◆ **Task instructions**
Find the lines holding the string "stacking" in the data, then copy all of them.

◆ **Provided records**

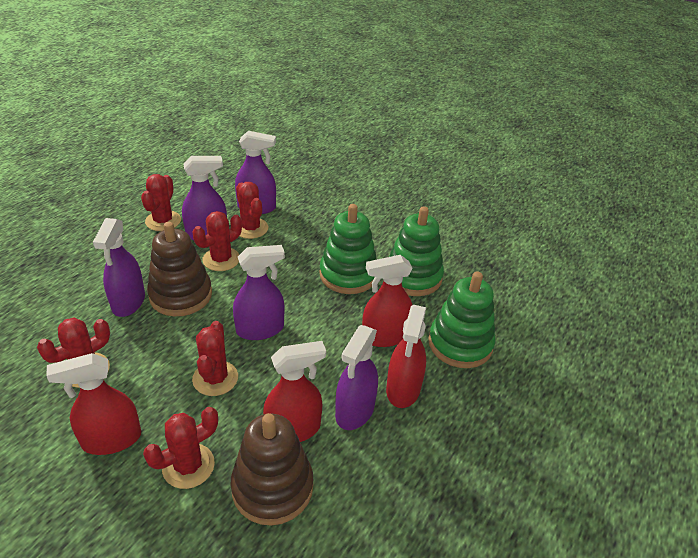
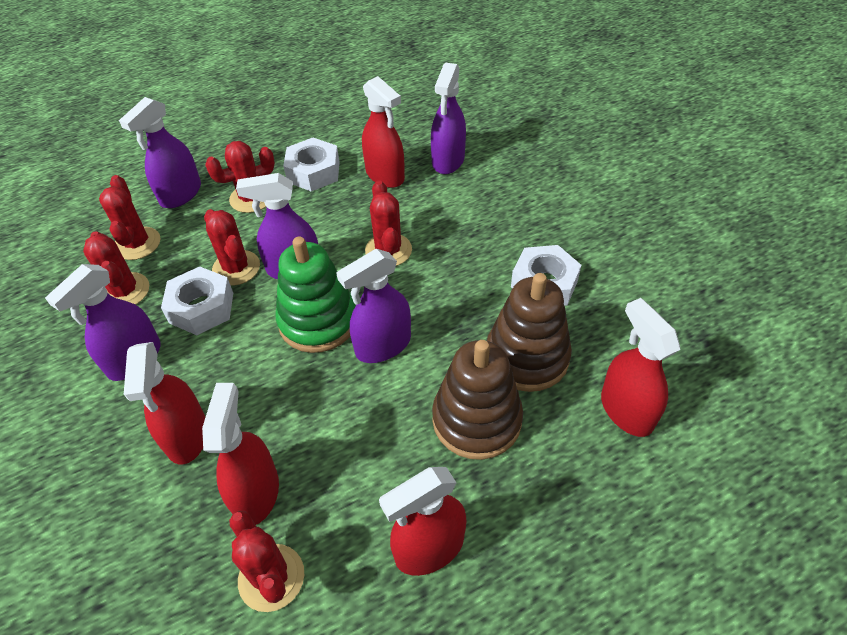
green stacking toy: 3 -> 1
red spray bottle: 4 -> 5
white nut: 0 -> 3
* * *
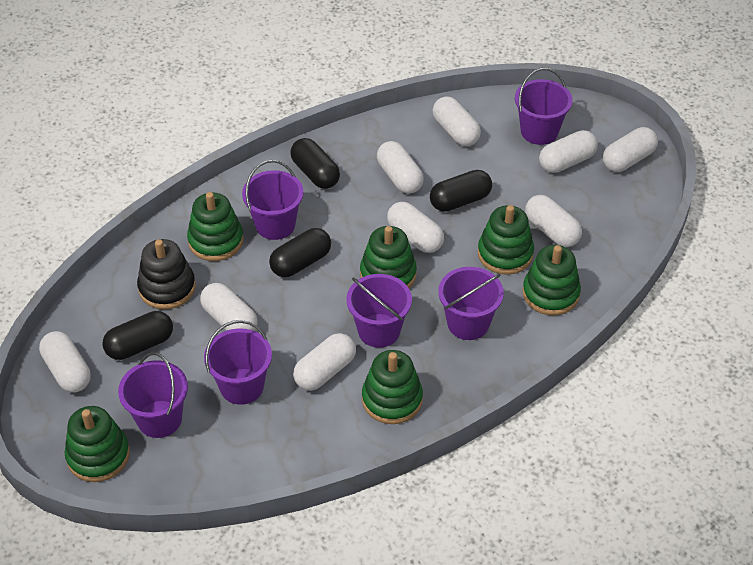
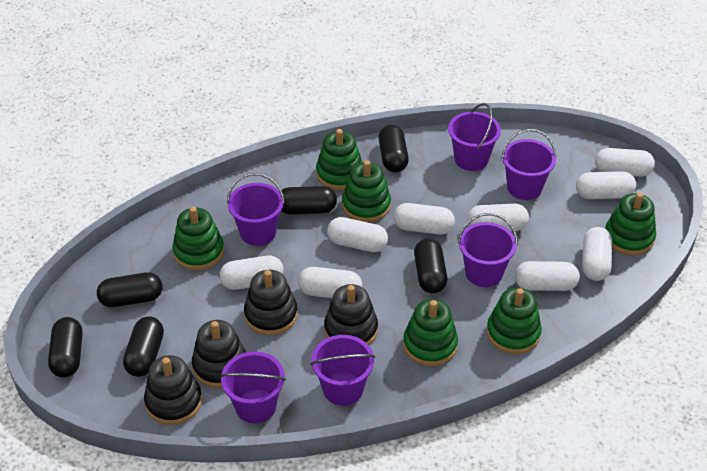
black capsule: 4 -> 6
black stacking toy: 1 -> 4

◆ **Expected answer**
green stacking toy: 3 -> 1
black stacking toy: 1 -> 4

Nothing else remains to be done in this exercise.